Problem details => A faithful copy of the entries is required, with no images in it.

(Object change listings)
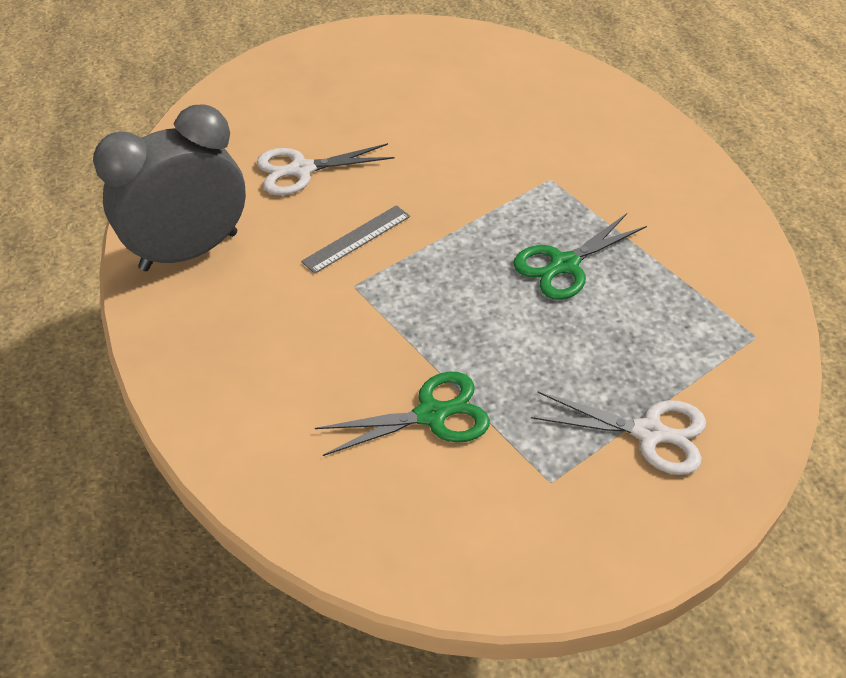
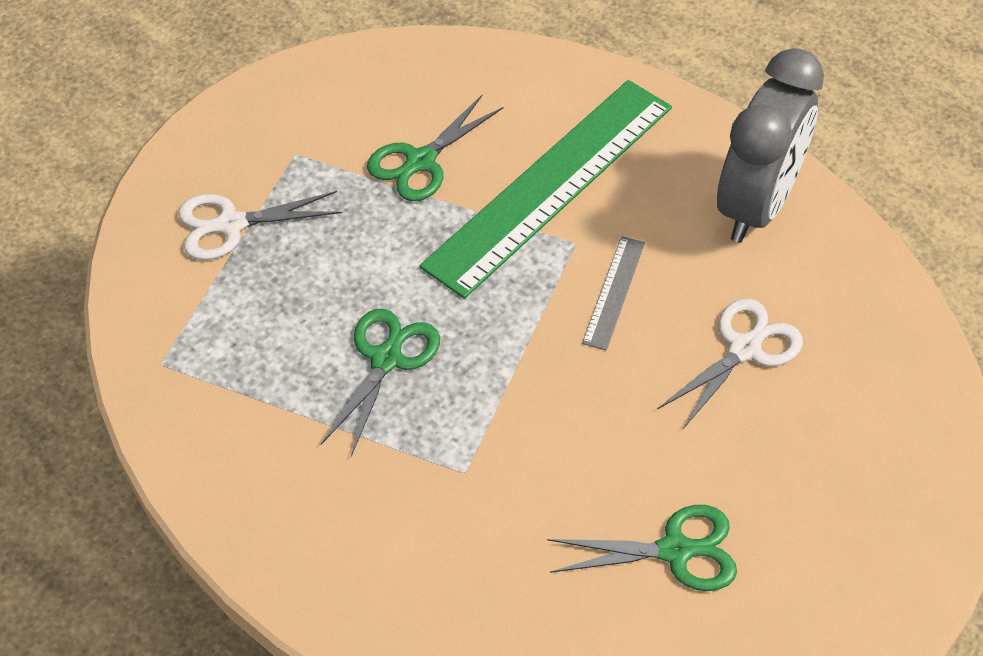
camera: 150 degrees right, 5 degrees up
(333, 340) = (550, 185): none -> green ruler
(447, 97) = (675, 550): none -> green scissors

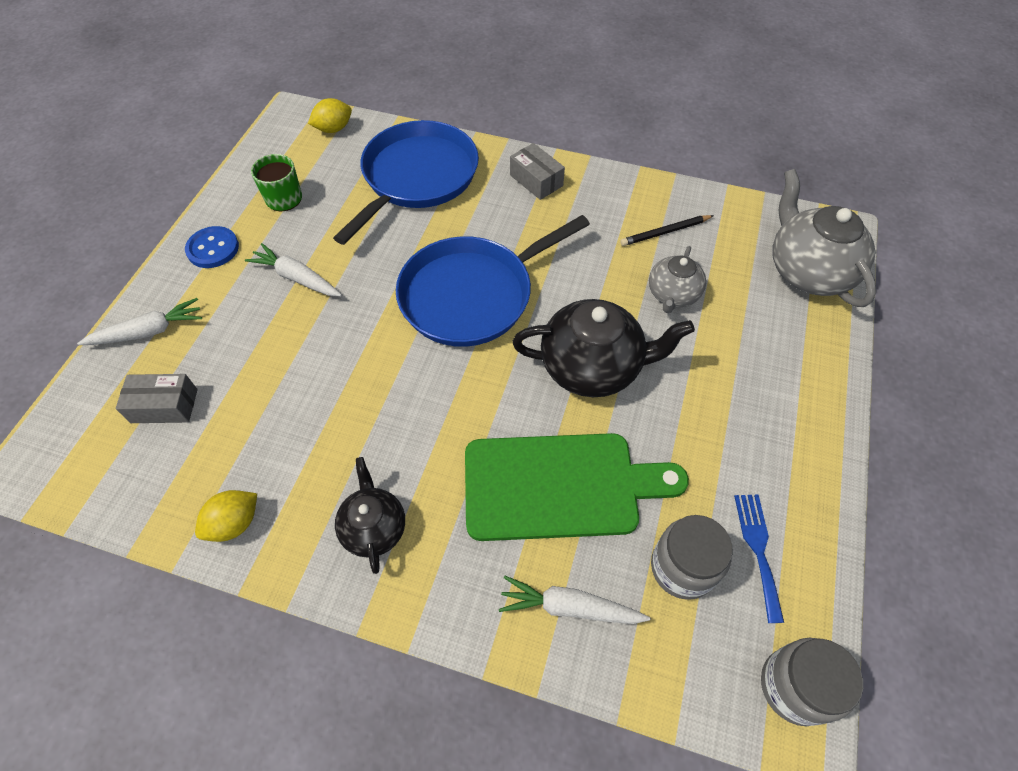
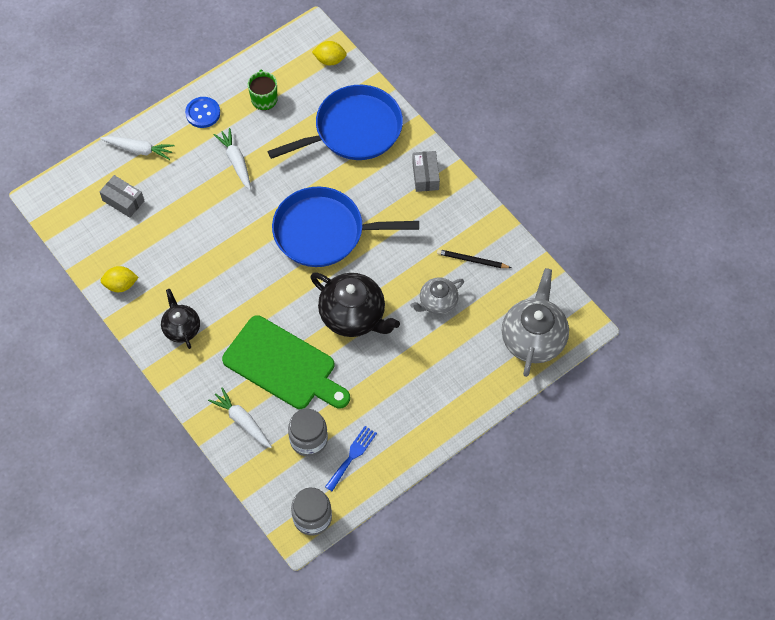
camera: 35 degrees right, 5 degrees up
(374, 528) = (181, 328): black teapot -> black teapot turned 45 degrees counterclockwise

Result of this task =>
camera: 150 degrees right, 5 degrees up
(333, 340) = (550, 185): none -> green ruler
(447, 97) = (675, 550): none -> green scissors

camera: 35 degrees right, 5 degrees up
(374, 528) = (181, 328): black teapot -> black teapot turned 45 degrees counterclockwise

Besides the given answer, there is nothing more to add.